* _Provided material_:
----
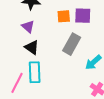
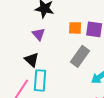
black triangle: (32, 47) -> (32, 60), moved

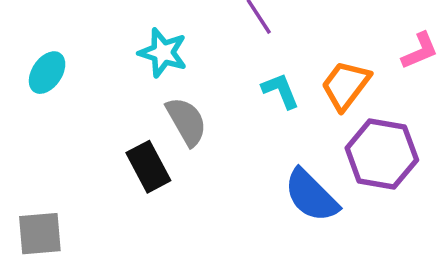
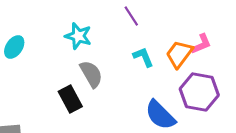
pink L-shape: (420, 51) -> (201, 44), moved

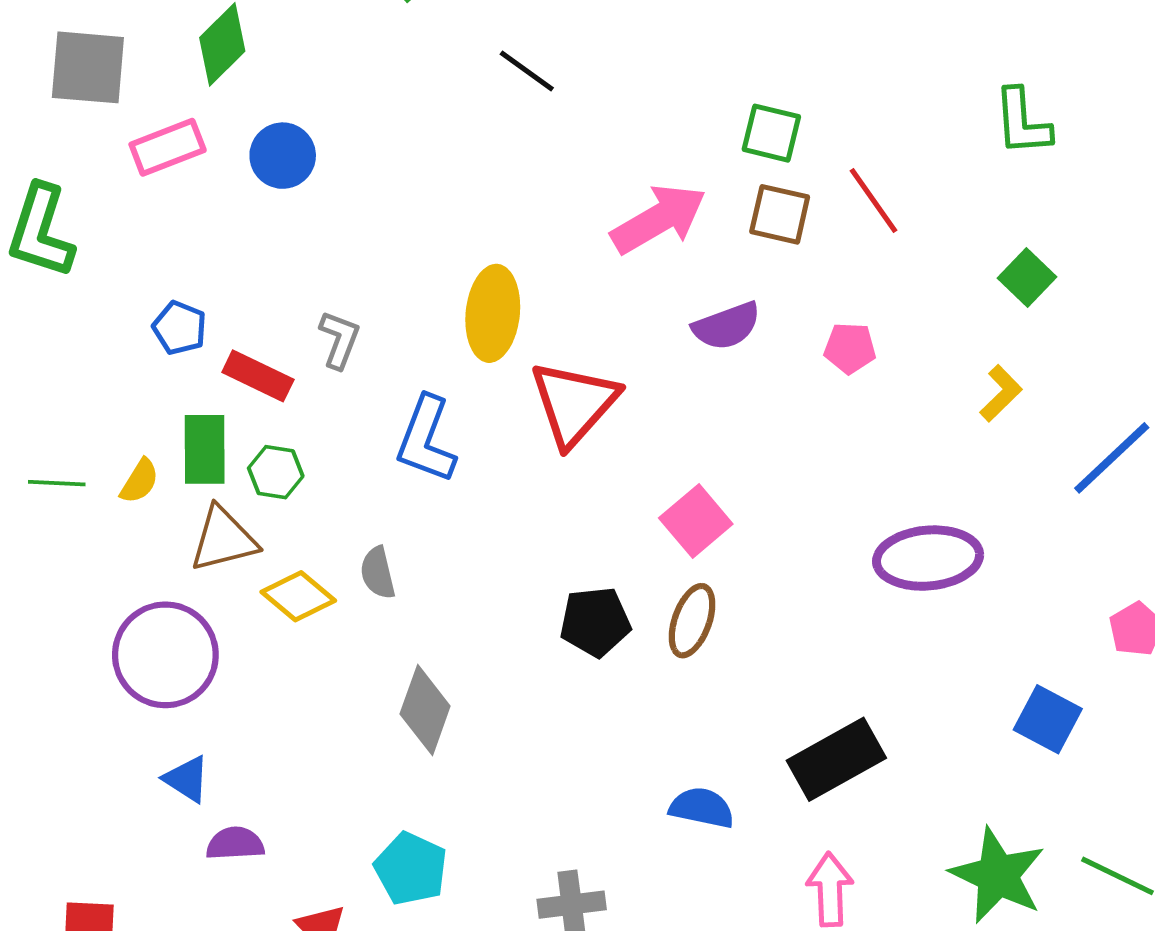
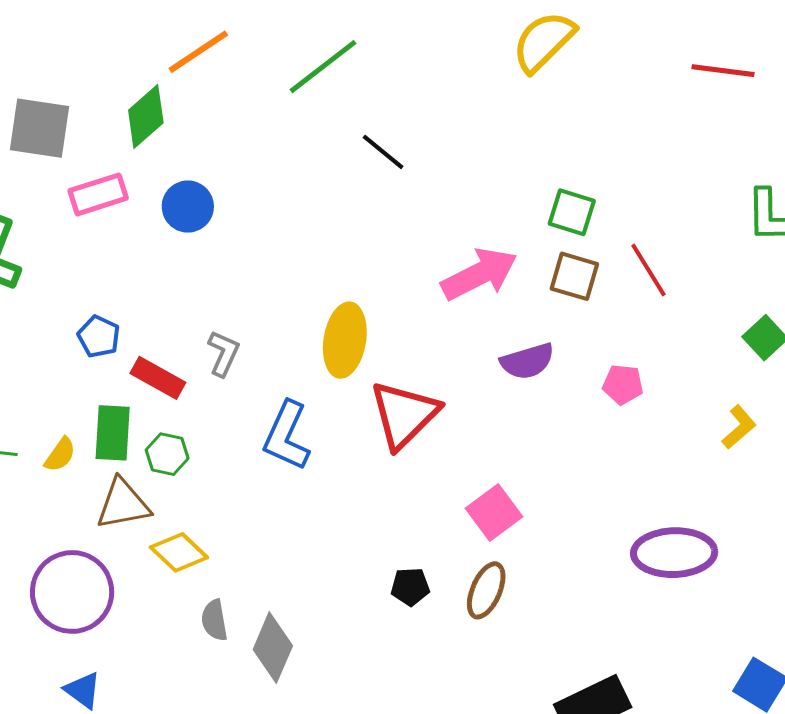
gray semicircle: (378, 573) -> (214, 620), moved
black pentagon: (595, 622) -> (410, 587), size x0.7

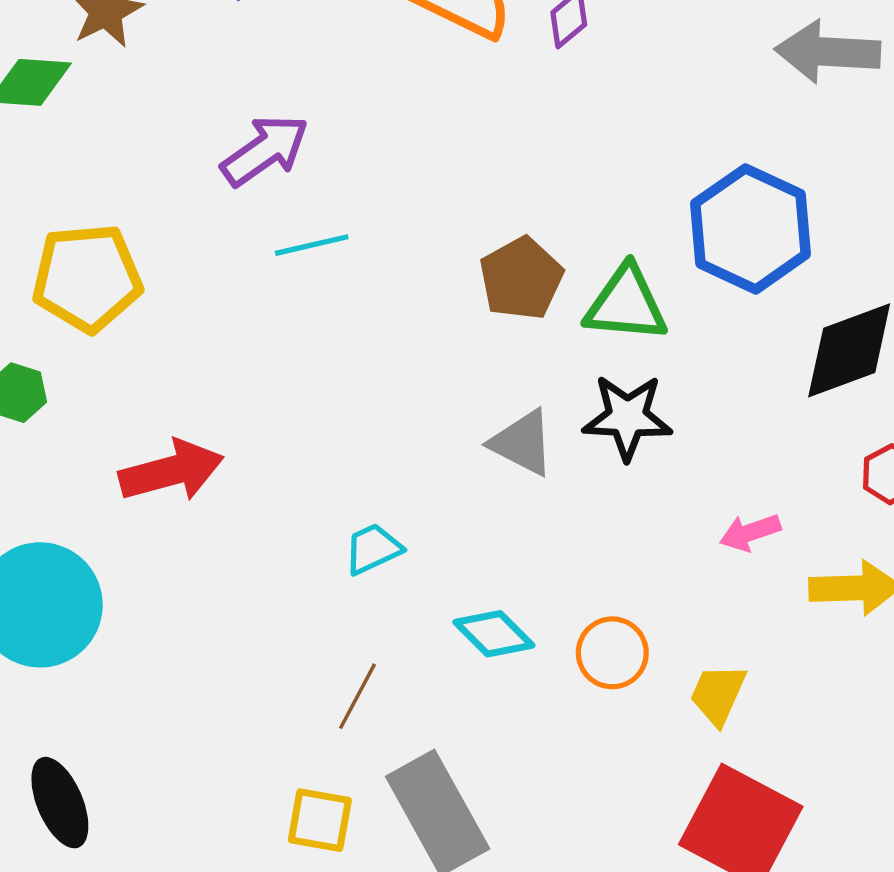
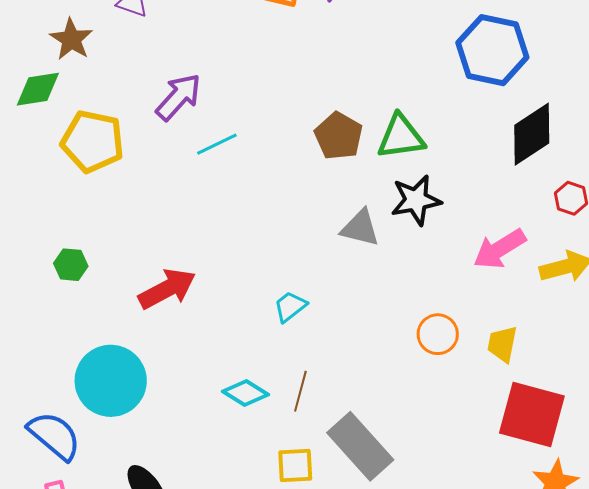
blue hexagon: (751, 229) -> (492, 50), moved
yellow pentagon: (87, 278) -> (93, 141), moved, turned 30
pink arrow: (750, 532) -> (499, 249), size x1.6
cyan diamond: (494, 634) -> (245, 393), moved

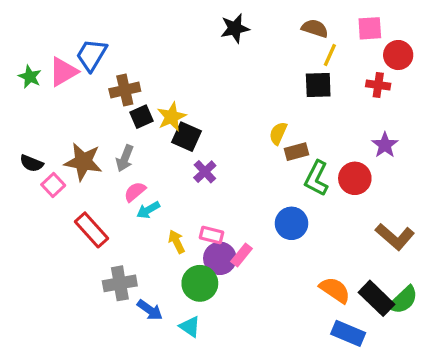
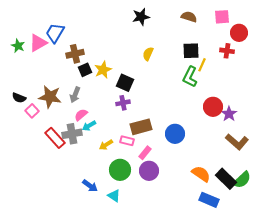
yellow line: (330, 55) -> (202, 65), moved
yellow semicircle: (278, 133) -> (148, 54), moved
black square: (187, 137) -> (125, 83), moved
purple star: (385, 145) -> (229, 114), moved
brown rectangle: (296, 152) -> (141, 127), moved, size x1.5
purple cross: (205, 172) -> (123, 103), turned 32
green L-shape: (316, 178) -> (190, 77), moved
yellow arrow: (177, 242) -> (106, 145), turned -96
purple circle: (220, 258) -> (149, 171), moved
gray cross: (120, 283) -> (72, 134), moved

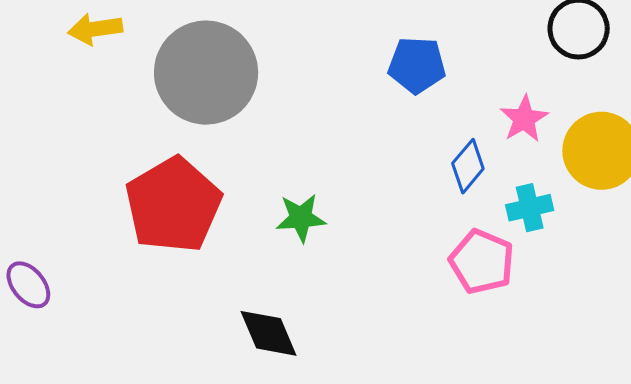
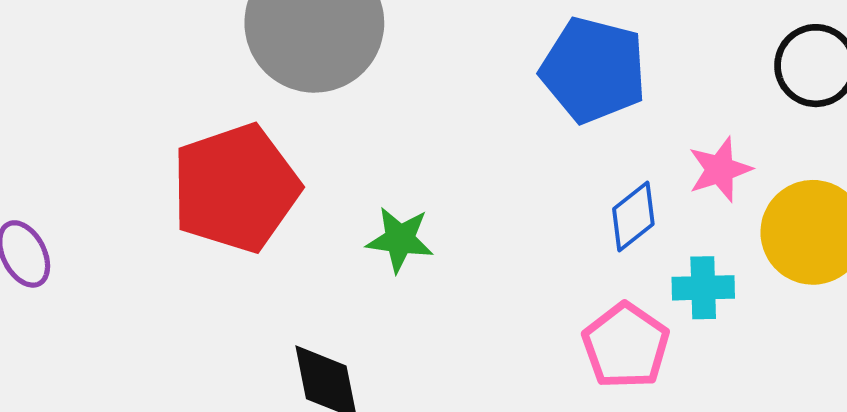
blue pentagon: (417, 65) -> (593, 70), size x1.4

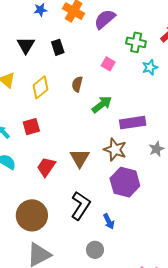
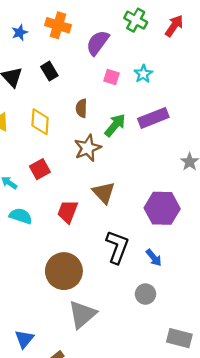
purple semicircle: (105, 19) -> (98, 43), moved
green cross: (136, 42) -> (136, 20), moved, turned 30
cyan star: (150, 67) -> (143, 74), moved
yellow diamond: (40, 87) -> (40, 122), turned -35
purple rectangle: (133, 123) -> (153, 118), moved
brown star: (115, 150) -> (88, 148), moved, turned -30

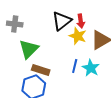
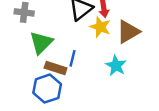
blue line: (75, 66) -> (72, 58), moved

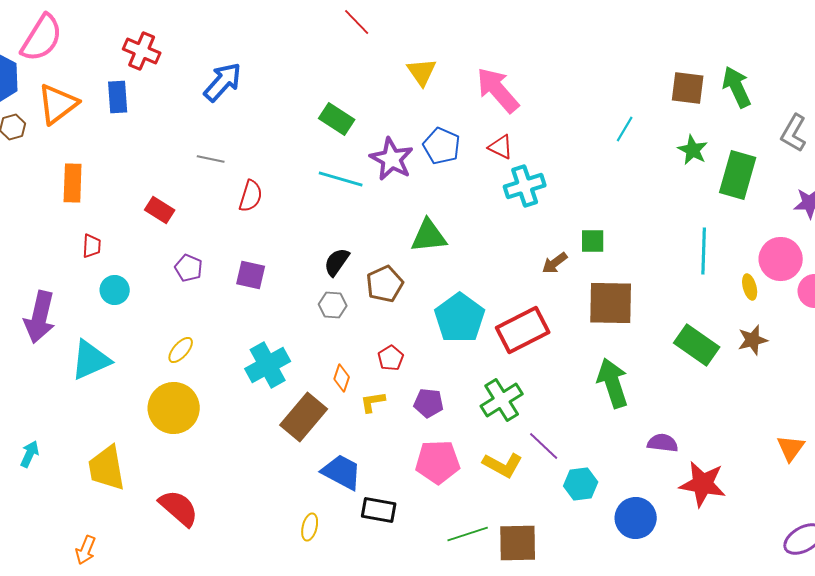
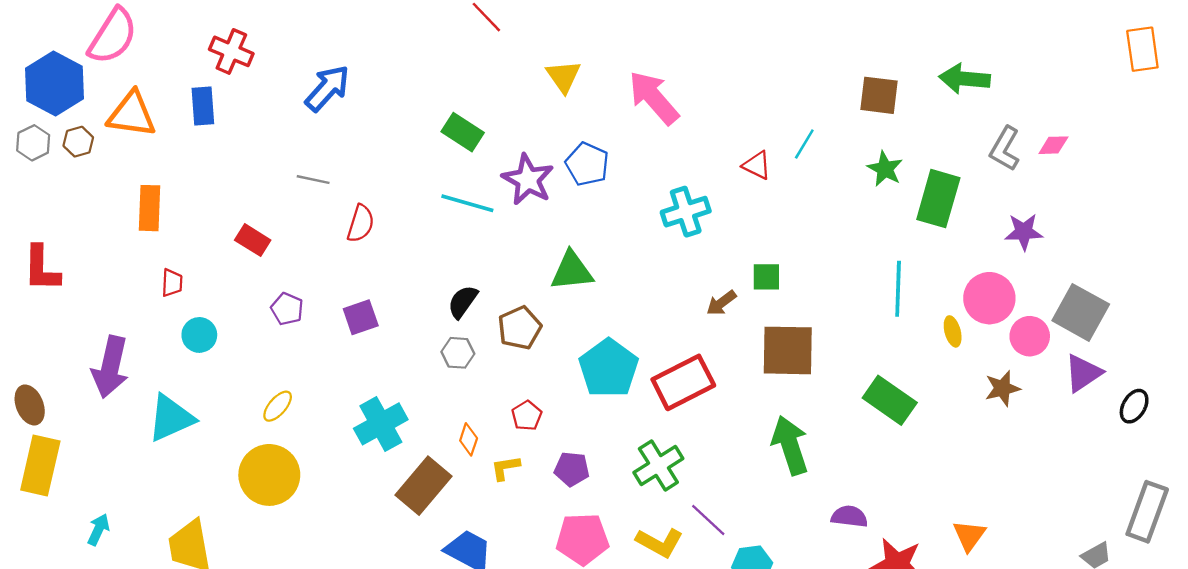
green arrow: (737, 87) -> (964, 79), moved, turned -60
orange triangle: (58, 104) -> (132, 114), turned 45
red triangle: (501, 147) -> (757, 165), moved
purple square: (251, 275) -> (361, 317), turned -32
brown star: (753, 340) -> (1002, 388), moved
orange triangle: (791, 448) -> (969, 535), moved

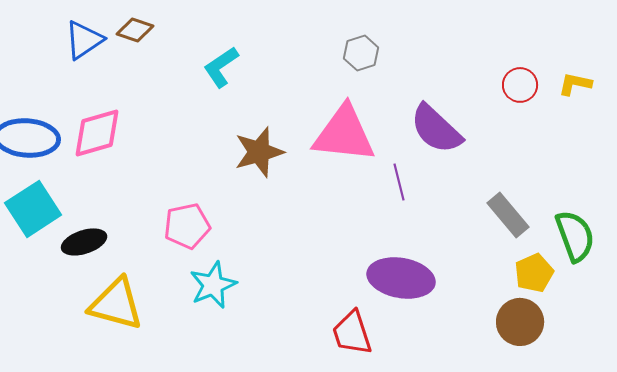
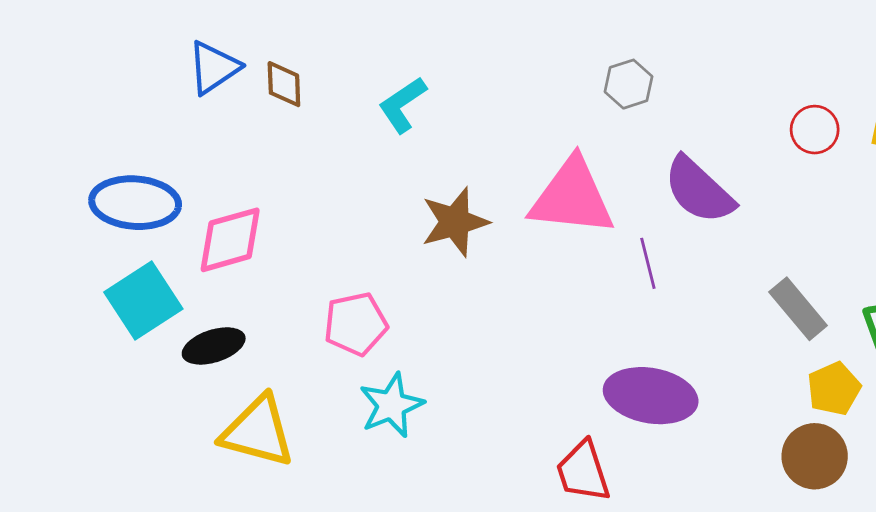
brown diamond: (135, 30) -> (284, 84), moved, turned 69
gray hexagon: (361, 53) -> (629, 84), moved
pink diamond: (97, 133) -> (230, 240), moved

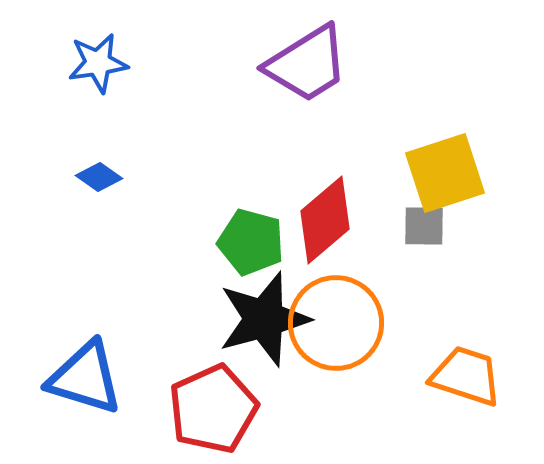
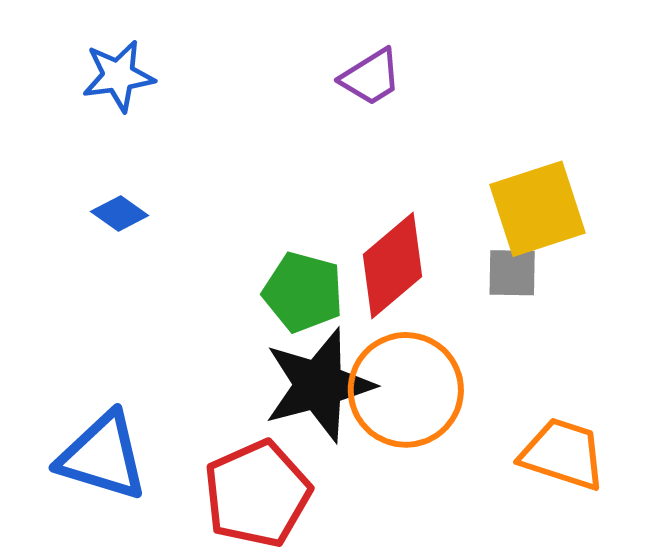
purple trapezoid: (307, 64) -> (371, 77), size x0.6

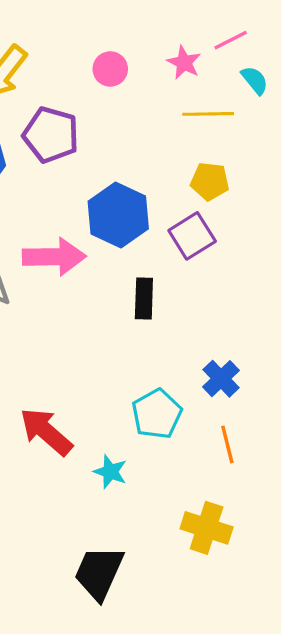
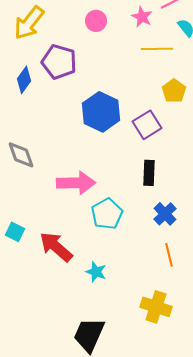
yellow pentagon: (210, 181) -> (174, 91), moved, turned 30
pink arrow: (54, 257) -> (76, 183), moved
black rectangle: (144, 298) -> (149, 173), moved
cyan pentagon: (157, 414) -> (107, 214), moved

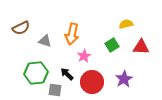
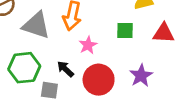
gray triangle: (45, 41) -> (36, 25), size x1.6
green square: (112, 45) -> (125, 31), turned 32

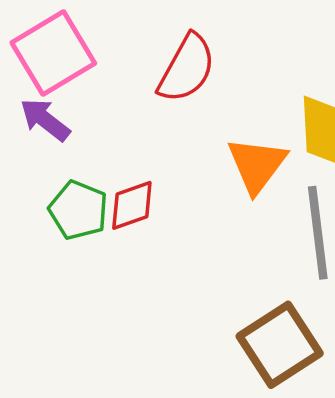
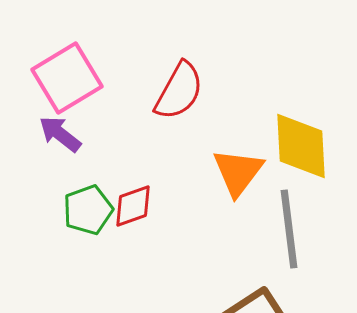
green pentagon: (78, 210) -> (88, 210), turned 30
----
* _Directions for this task_: Quote word for word only the lines above from the one containing "red triangle: (501, 147) -> (757, 165), moved" through the one containing "purple trapezoid: (307, 64)". Pictures stay out of your copy.

* _Exercise answer_:
red triangle: (501, 147) -> (757, 165), moved
purple square: (251, 275) -> (361, 317), turned -32
brown star: (753, 340) -> (1002, 388), moved
orange triangle: (791, 448) -> (969, 535), moved

brown diamond: (135, 30) -> (284, 84), moved, turned 69
gray hexagon: (361, 53) -> (629, 84), moved
pink diamond: (97, 133) -> (230, 240), moved

purple trapezoid: (307, 64) -> (371, 77), size x0.6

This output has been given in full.